◆ What to do
Count the lines in the listing below that contain the string "appears", treating uppercase and lowercase as distinct, and reply with only that number.

☆ ☆ ☆ ☆

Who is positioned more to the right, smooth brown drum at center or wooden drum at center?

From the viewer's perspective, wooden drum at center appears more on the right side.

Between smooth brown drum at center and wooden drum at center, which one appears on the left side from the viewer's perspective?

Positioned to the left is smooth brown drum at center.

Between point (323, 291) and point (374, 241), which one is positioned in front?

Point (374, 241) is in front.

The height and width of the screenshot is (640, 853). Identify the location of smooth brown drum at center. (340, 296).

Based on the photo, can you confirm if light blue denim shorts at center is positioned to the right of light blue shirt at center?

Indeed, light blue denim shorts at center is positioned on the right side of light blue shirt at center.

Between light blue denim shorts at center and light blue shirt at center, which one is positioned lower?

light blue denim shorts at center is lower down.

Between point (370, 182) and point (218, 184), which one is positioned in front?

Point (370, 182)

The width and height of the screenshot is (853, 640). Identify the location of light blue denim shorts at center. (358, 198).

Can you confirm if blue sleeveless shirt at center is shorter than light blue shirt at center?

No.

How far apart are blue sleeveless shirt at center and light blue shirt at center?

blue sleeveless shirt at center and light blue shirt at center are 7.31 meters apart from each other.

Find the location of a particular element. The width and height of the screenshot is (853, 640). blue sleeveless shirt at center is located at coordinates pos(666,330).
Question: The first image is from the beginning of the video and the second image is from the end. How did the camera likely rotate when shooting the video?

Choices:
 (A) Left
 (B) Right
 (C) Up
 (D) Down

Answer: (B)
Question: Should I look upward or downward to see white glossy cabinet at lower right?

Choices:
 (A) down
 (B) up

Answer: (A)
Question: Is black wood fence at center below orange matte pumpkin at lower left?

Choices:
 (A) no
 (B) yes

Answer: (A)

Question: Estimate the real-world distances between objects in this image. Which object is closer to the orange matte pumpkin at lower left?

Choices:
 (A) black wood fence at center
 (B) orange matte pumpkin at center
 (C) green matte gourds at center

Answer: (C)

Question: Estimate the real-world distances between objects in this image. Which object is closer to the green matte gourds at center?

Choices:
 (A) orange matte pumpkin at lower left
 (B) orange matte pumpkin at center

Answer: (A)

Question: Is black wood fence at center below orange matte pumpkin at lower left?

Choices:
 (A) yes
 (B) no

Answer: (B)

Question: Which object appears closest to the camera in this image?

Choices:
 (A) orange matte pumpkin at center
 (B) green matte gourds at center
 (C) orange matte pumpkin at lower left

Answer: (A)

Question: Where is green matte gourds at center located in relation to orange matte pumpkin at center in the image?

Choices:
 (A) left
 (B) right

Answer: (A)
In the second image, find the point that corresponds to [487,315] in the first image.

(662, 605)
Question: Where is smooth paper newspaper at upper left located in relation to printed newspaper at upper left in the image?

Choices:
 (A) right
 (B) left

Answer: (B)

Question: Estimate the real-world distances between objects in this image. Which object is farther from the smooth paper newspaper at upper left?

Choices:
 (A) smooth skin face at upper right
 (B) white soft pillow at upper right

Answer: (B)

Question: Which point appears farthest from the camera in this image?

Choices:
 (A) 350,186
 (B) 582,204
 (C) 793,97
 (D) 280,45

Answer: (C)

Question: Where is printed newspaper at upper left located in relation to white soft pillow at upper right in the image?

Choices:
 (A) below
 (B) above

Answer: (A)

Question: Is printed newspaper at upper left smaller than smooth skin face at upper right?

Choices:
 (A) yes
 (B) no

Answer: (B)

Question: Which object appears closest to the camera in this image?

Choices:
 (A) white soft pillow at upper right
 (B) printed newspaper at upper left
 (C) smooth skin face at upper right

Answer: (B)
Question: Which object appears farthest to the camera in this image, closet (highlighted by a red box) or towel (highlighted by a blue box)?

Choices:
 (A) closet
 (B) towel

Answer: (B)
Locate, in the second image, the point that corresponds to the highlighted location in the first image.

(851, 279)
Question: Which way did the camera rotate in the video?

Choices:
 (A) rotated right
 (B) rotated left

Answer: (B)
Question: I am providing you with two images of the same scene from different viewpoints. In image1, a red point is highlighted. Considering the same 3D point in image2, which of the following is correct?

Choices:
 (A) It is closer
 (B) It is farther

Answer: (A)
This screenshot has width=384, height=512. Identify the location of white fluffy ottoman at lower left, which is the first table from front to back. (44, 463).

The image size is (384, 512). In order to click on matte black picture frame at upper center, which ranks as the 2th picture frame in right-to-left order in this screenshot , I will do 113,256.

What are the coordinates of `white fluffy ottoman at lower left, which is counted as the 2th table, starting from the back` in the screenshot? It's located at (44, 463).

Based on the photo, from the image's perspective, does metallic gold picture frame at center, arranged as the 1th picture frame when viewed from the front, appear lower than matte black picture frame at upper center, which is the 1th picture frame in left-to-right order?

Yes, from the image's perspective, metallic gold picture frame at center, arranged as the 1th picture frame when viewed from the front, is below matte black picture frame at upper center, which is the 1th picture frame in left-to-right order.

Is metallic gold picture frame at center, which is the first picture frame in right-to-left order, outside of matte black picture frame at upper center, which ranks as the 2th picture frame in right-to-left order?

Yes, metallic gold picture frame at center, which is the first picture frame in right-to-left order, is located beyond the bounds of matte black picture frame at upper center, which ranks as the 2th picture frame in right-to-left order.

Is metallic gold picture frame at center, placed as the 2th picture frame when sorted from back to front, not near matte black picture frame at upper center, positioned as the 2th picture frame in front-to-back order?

☆ ☆ ☆ ☆

◆ Exercise solution
6